───── DATA EXCERPTS ─────
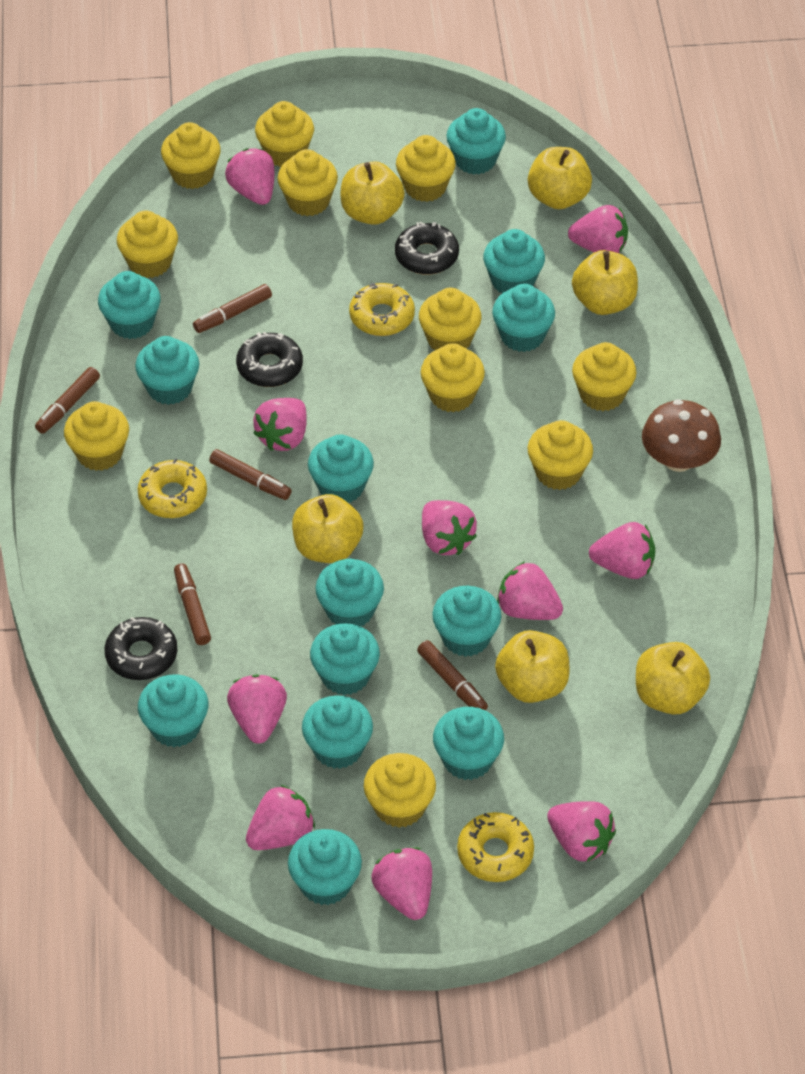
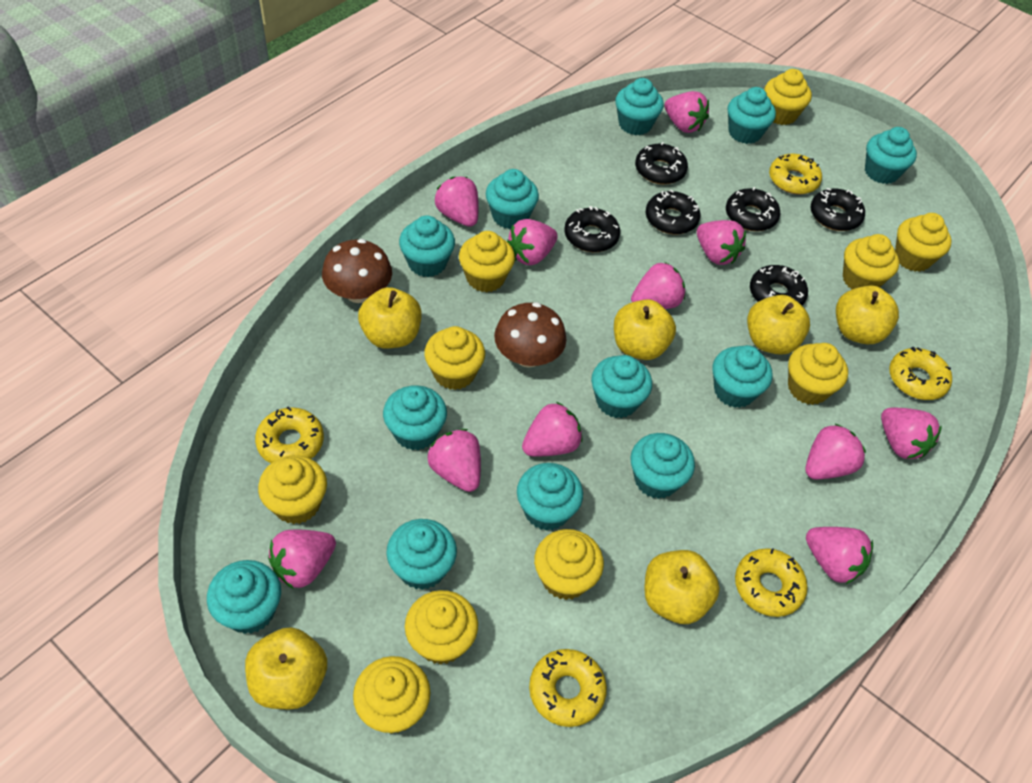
black donut: 3 -> 6
brown marker: 5 -> 0
brown mushroom: 1 -> 2
pink strawberry: 10 -> 11
turquoise cupcake: 13 -> 12
yellow cupcake: 11 -> 10
yellow donut: 3 -> 5

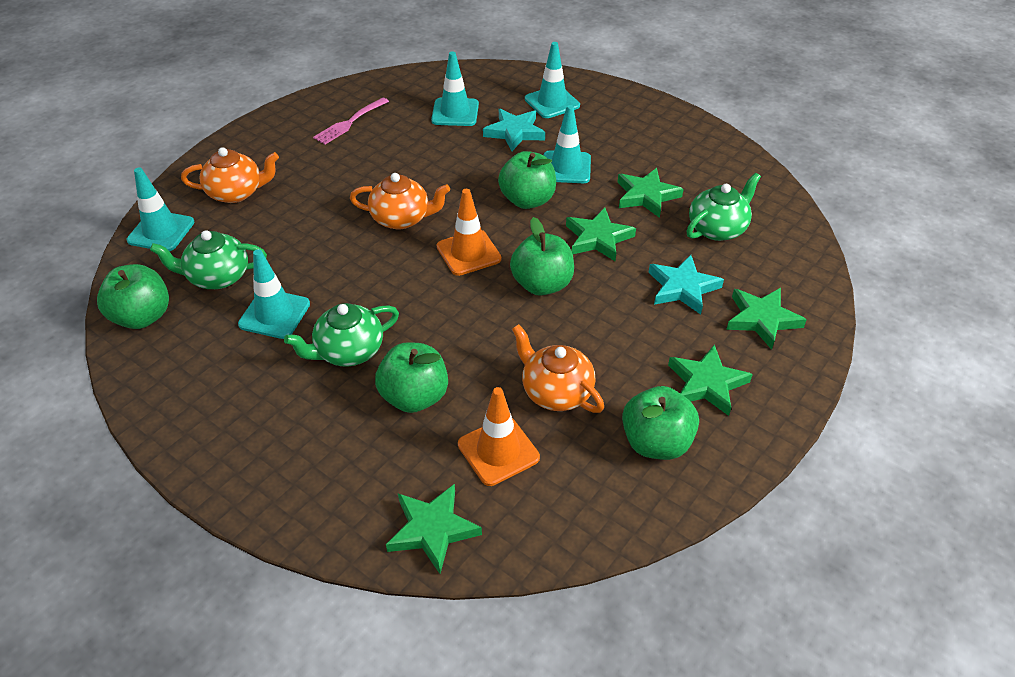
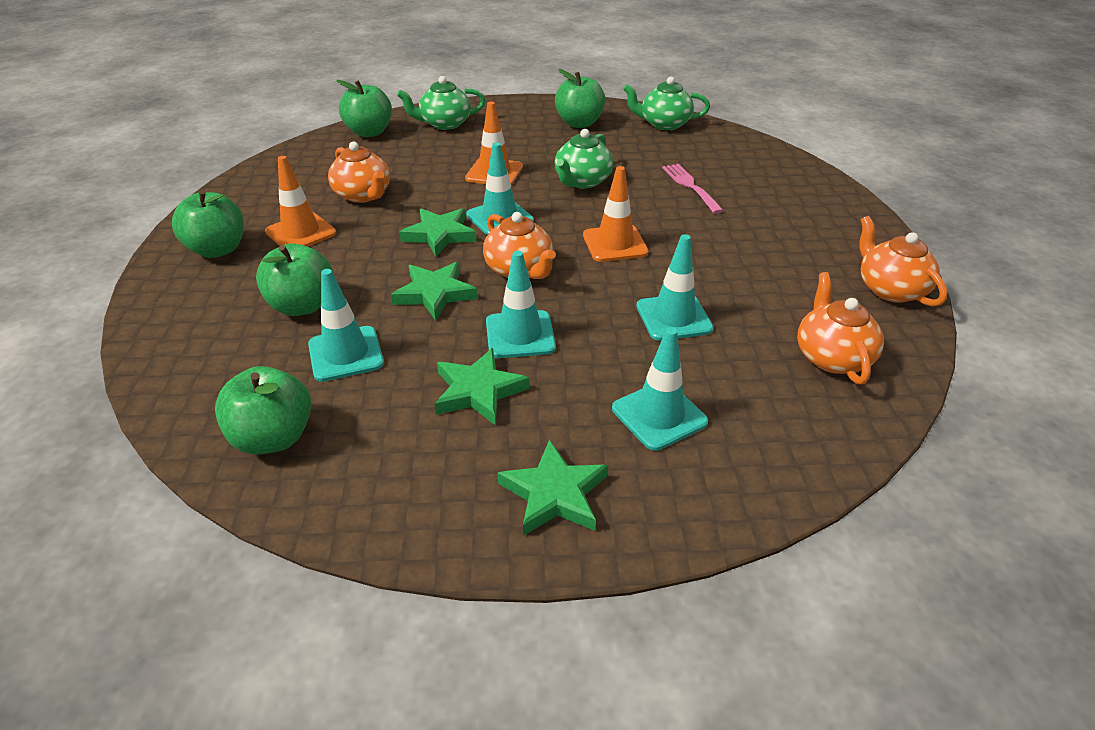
green star: 5 -> 4
orange teapot: 3 -> 4
orange traffic cone: 2 -> 3
turquoise star: 2 -> 0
─────
● WHAT THIS TASK INVOLVES: Extract exactly the lines between the line containing "orange teapot: 3 -> 4" and the end of the data, including both.

● REPLY TO THE EXERCISE:
orange teapot: 3 -> 4
orange traffic cone: 2 -> 3
turquoise star: 2 -> 0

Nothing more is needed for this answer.